Segment Start: Data to examine
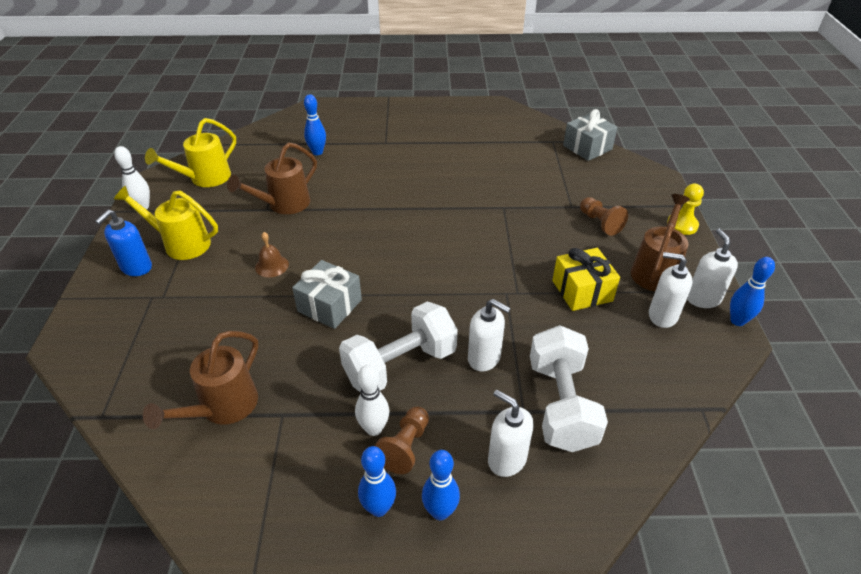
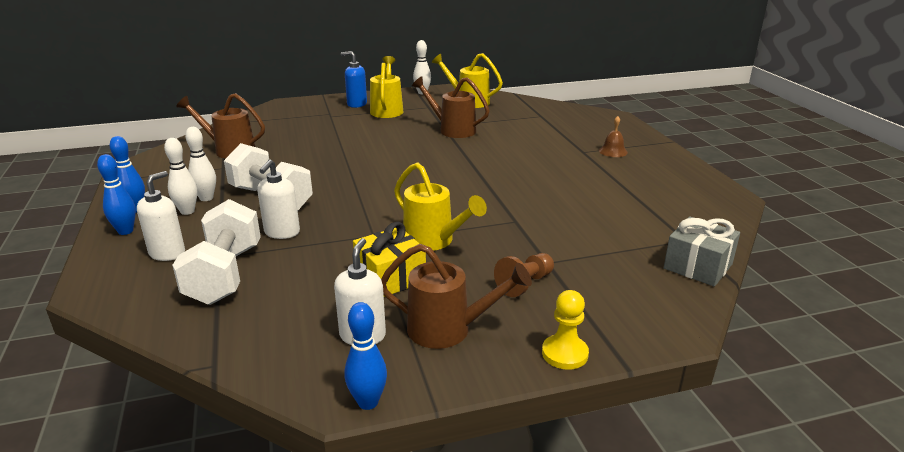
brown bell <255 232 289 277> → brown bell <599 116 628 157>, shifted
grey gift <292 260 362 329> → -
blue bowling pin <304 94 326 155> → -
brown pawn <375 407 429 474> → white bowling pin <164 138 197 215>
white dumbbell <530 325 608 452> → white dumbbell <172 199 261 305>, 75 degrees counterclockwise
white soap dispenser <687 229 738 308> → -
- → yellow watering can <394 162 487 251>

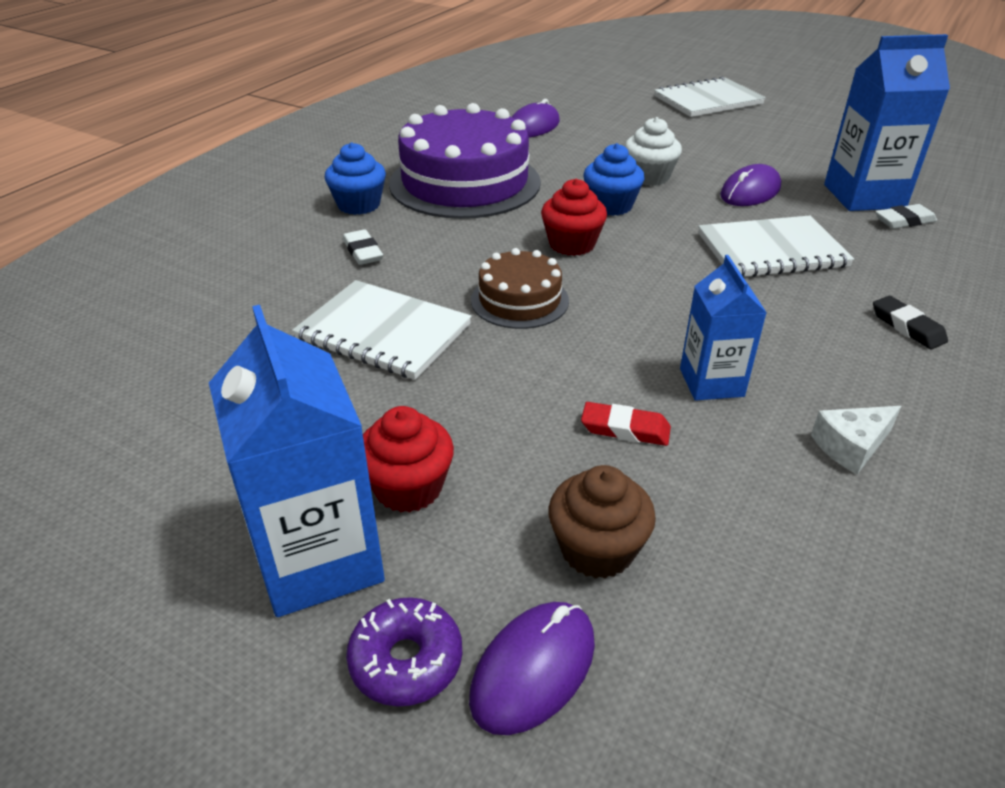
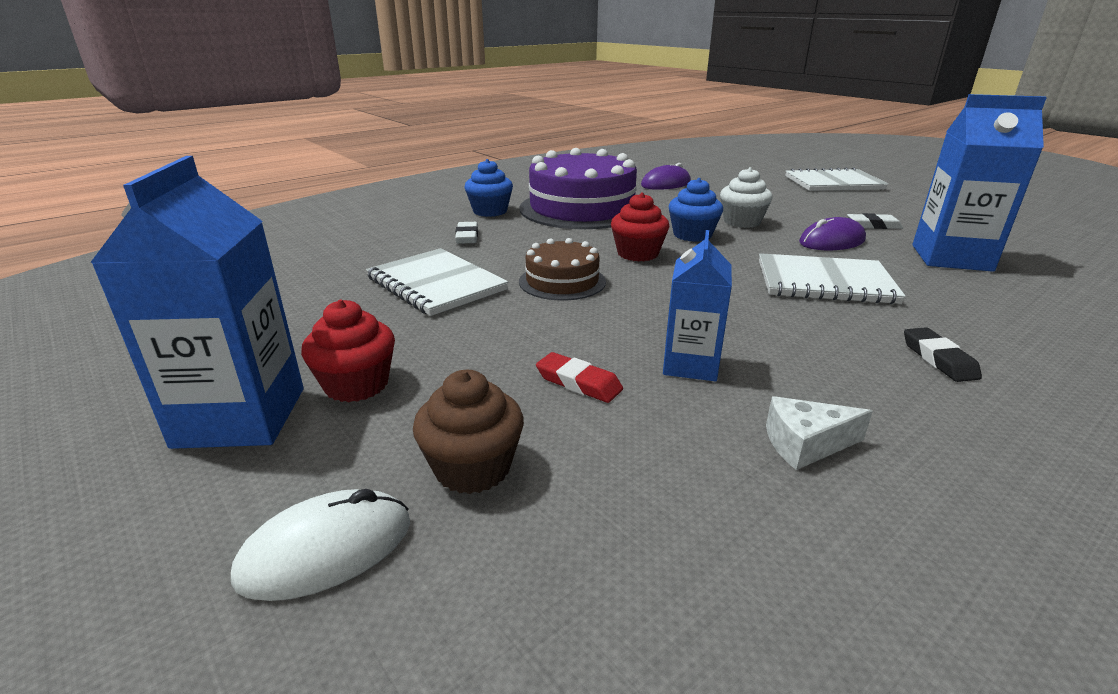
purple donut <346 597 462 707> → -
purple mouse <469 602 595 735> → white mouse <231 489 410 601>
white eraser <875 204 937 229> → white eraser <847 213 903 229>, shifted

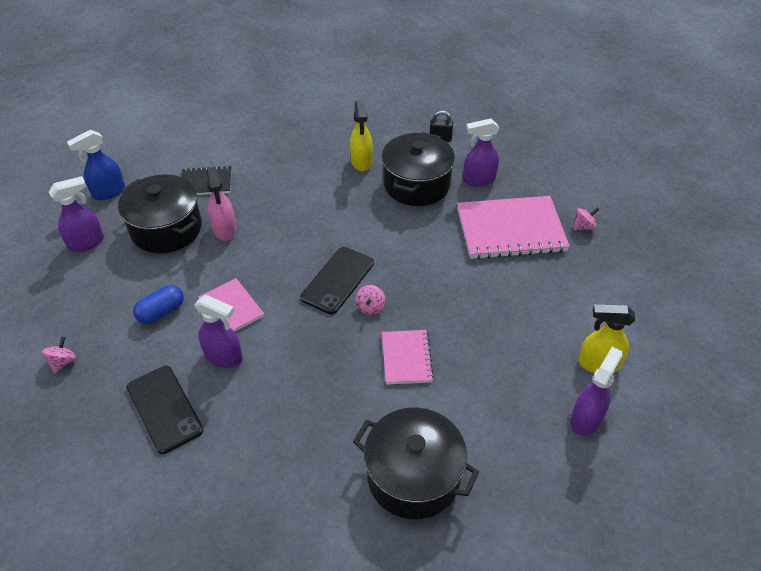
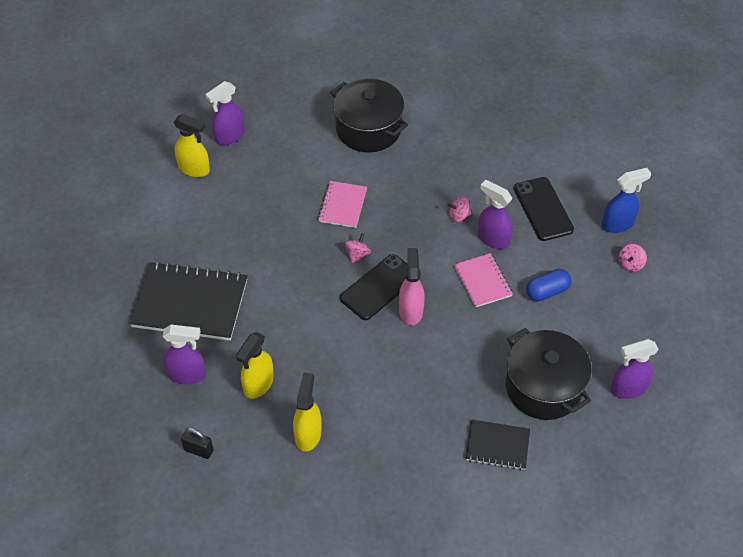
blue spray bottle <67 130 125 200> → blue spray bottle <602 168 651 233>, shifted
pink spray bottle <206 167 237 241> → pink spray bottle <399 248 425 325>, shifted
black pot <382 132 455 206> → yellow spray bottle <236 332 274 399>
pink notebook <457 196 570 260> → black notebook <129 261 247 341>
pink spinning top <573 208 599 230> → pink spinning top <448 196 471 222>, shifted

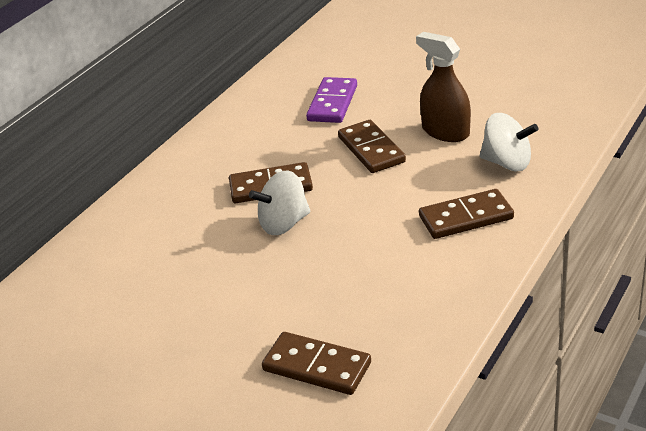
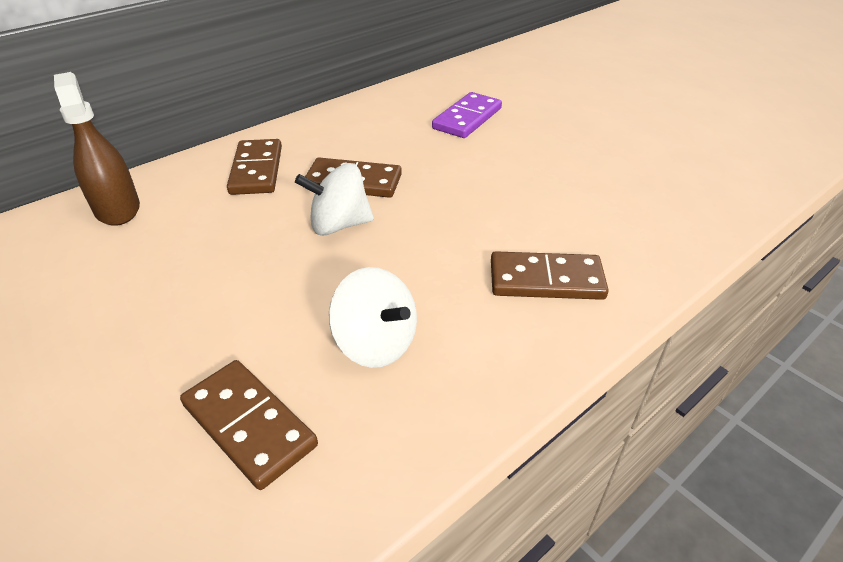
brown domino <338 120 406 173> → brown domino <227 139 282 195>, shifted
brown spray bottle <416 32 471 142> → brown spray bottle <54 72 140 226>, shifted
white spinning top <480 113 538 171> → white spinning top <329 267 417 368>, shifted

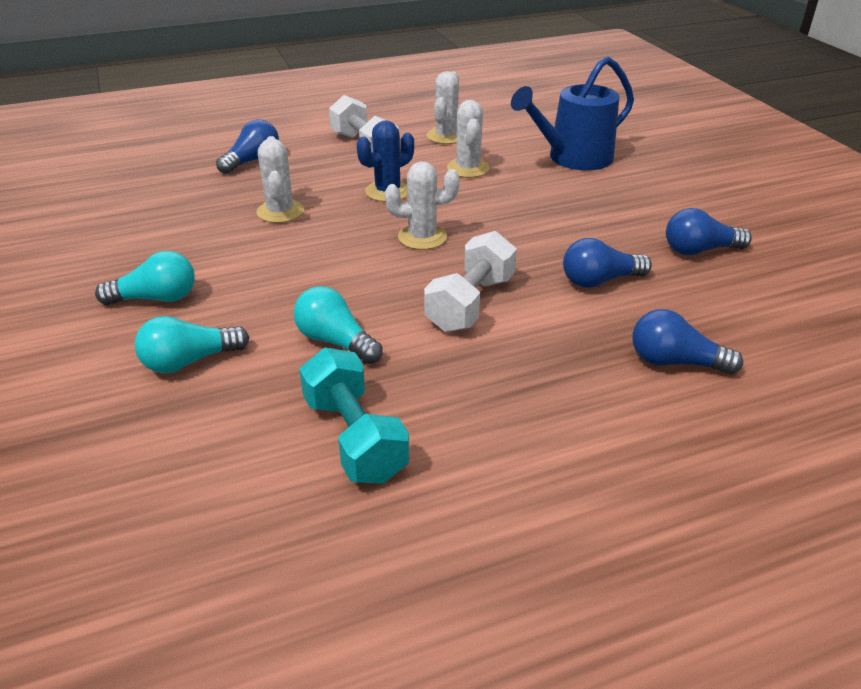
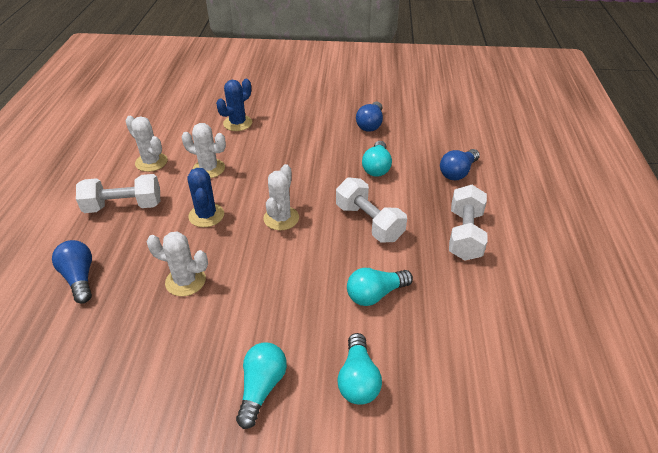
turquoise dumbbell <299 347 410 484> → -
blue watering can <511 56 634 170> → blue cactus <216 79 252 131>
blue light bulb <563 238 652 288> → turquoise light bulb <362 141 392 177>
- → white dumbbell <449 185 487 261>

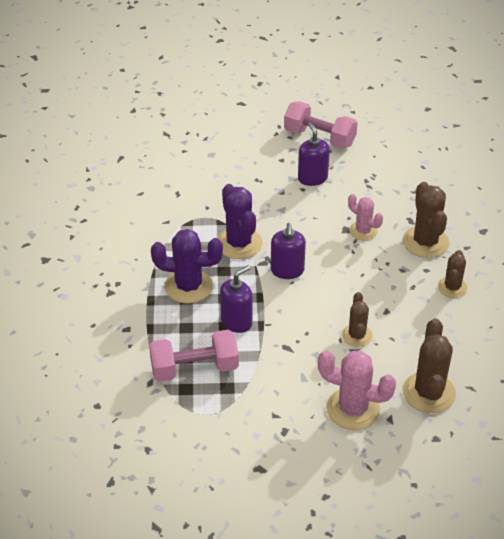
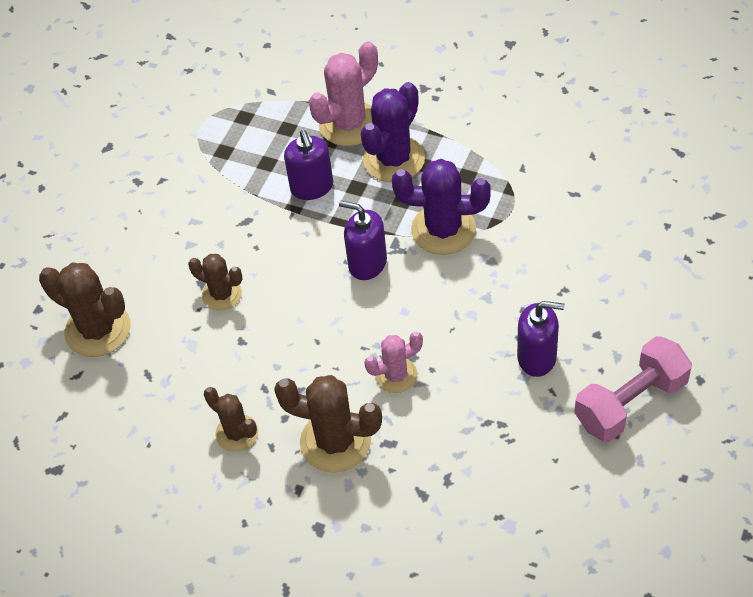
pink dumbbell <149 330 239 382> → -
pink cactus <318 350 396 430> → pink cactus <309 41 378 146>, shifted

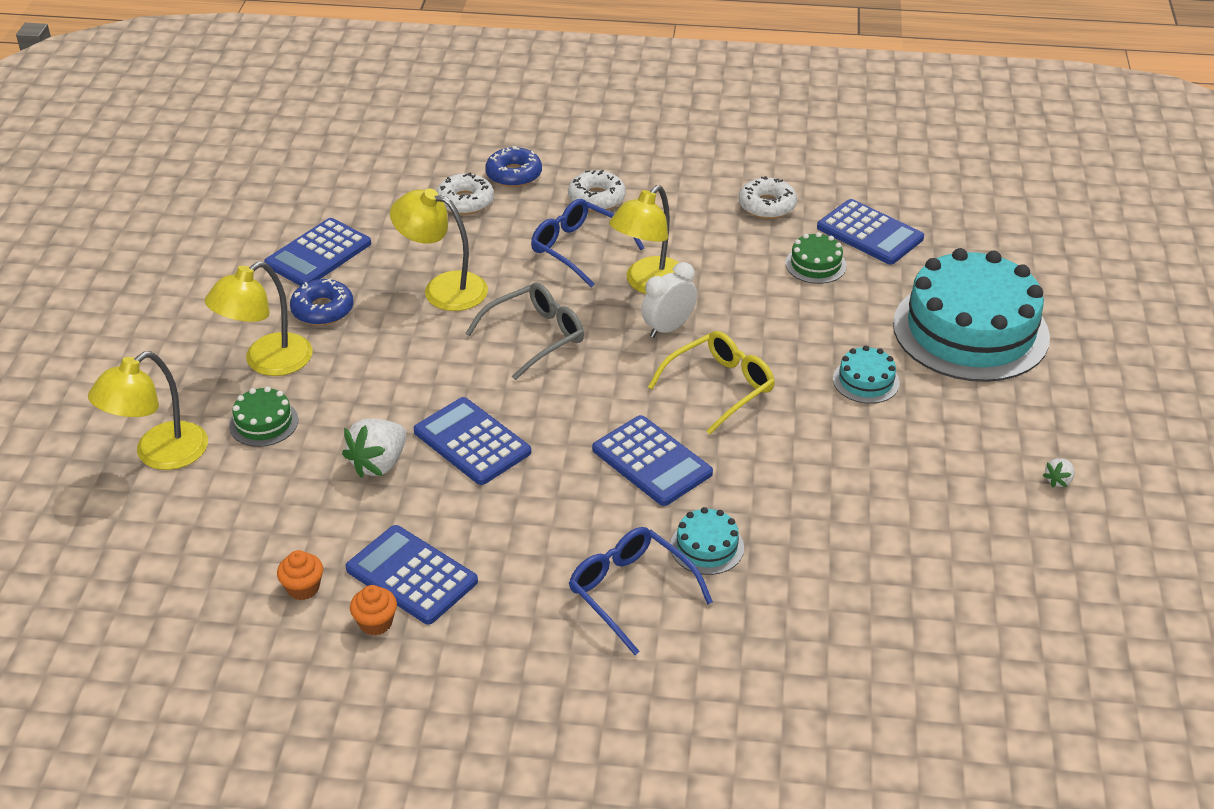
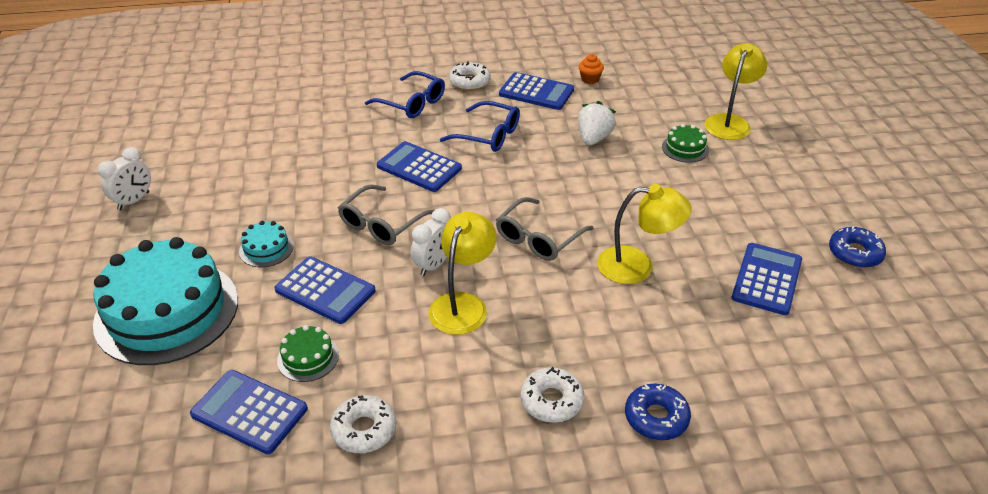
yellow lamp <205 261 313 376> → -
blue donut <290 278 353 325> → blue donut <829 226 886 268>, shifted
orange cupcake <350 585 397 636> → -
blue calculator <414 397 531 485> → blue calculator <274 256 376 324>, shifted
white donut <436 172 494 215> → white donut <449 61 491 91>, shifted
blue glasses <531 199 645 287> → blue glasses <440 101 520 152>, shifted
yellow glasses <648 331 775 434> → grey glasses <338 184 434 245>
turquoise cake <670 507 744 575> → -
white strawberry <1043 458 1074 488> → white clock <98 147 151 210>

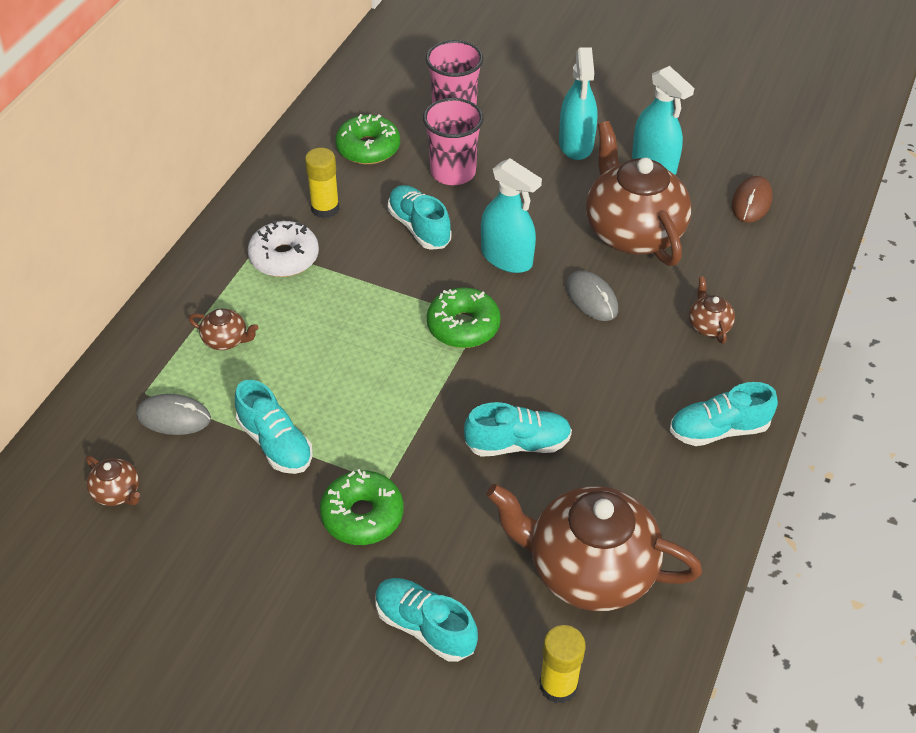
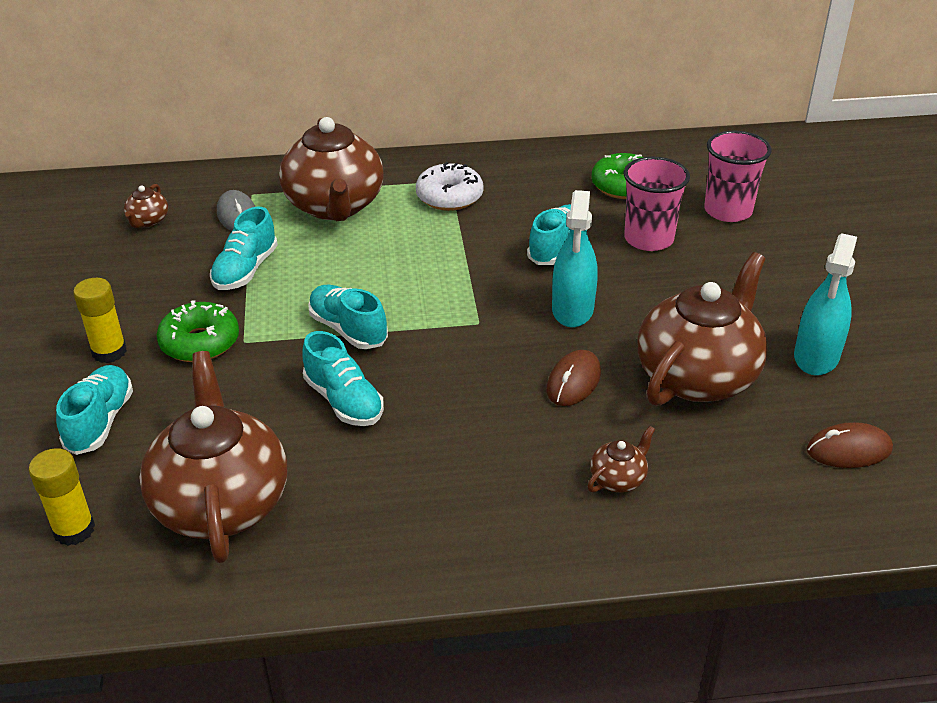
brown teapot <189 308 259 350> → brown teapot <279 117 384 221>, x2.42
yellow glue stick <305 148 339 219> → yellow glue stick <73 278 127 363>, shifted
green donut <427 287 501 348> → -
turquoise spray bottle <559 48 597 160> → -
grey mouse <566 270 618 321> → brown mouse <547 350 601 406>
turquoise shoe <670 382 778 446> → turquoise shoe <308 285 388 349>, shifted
Segment End: Data to examine
(Prompt): What you give back should be exactly the lines from the top of the data above down to and including the line with "white soap dispenser", minus any pictures.

(Response):
brown bell <255 232 289 277> → brown bell <599 116 628 157>, shifted
grey gift <292 260 362 329> → -
blue bowling pin <304 94 326 155> → -
brown pawn <375 407 429 474> → white bowling pin <164 138 197 215>
white dumbbell <530 325 608 452> → white dumbbell <172 199 261 305>, 75 degrees counterclockwise
white soap dispenser <687 229 738 308> → -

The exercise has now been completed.